_PROBLEM DETAILS:_
Restate word for word the lines between the start of the material and the line with "rolling pin (orange) (299", keeping both of those ends and none of the pictures.

_TASK INPUTS:_
== == ==

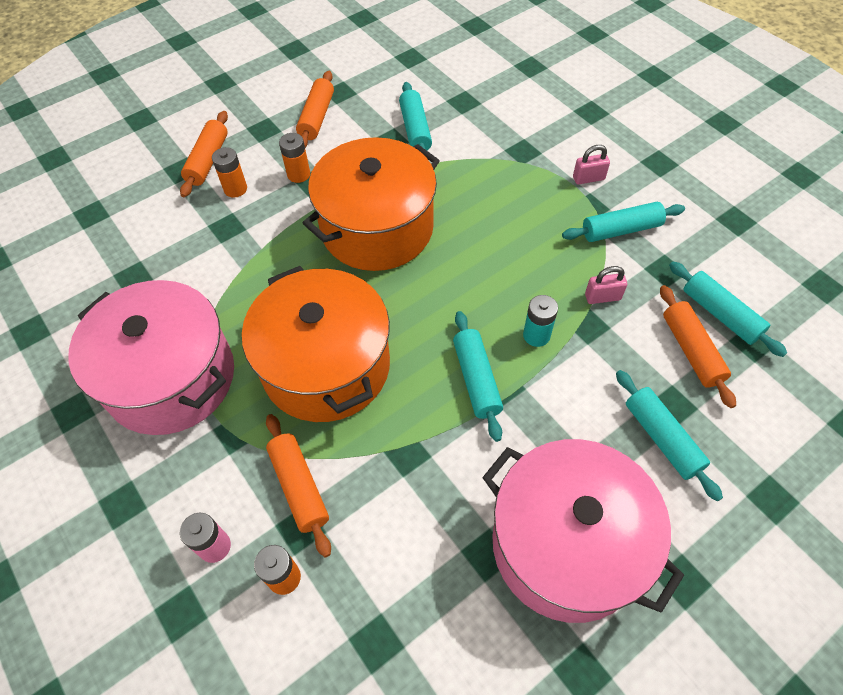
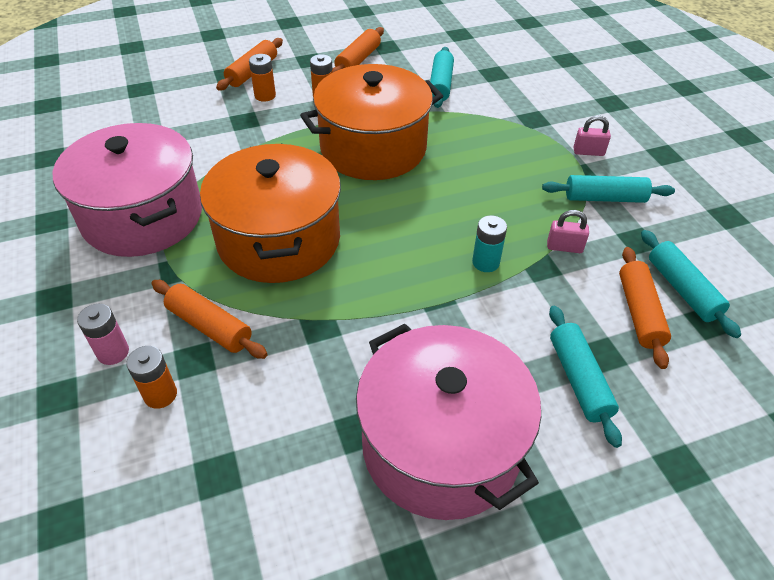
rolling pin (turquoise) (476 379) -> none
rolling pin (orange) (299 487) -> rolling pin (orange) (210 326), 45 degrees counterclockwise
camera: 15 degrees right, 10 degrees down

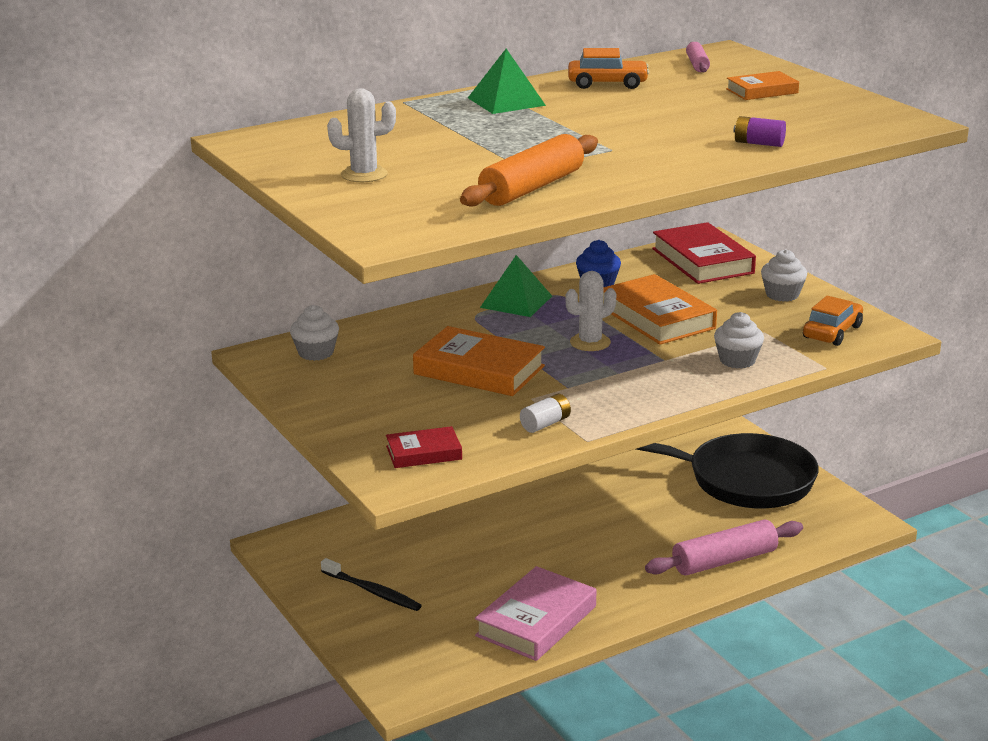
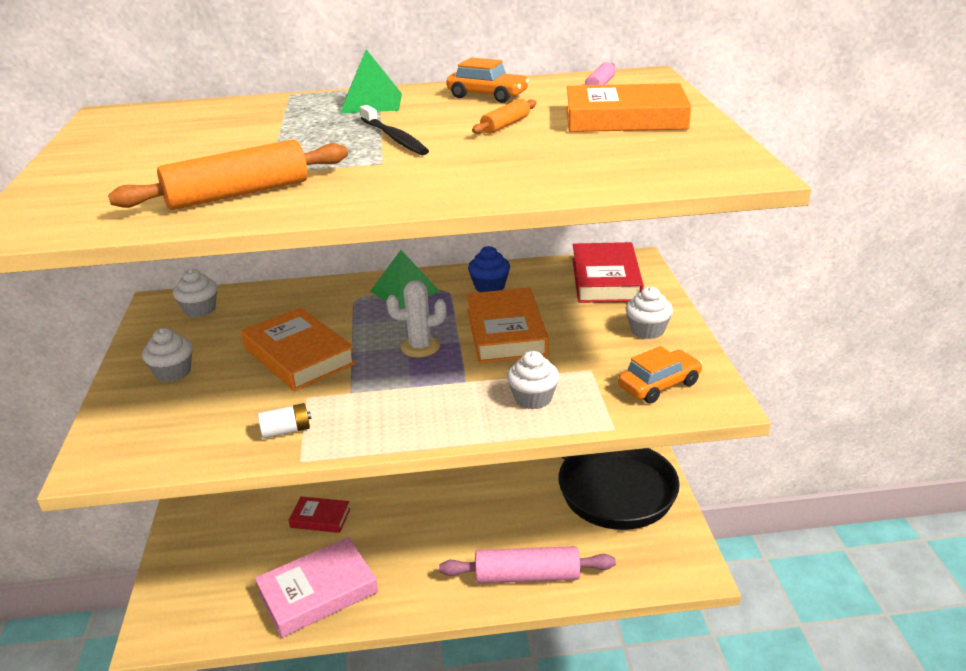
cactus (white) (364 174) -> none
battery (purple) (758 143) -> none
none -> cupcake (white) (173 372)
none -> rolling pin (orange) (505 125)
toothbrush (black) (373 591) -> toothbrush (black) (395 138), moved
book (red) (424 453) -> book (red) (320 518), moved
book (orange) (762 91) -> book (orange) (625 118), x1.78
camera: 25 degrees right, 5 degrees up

== == ==

_TASK ANSWER:_
rolling pin (turquoise) (476 379) -> none
rolling pin (orange) (299 487) -> rolling pin (orange) (210 326), 45 degrees counterclockwise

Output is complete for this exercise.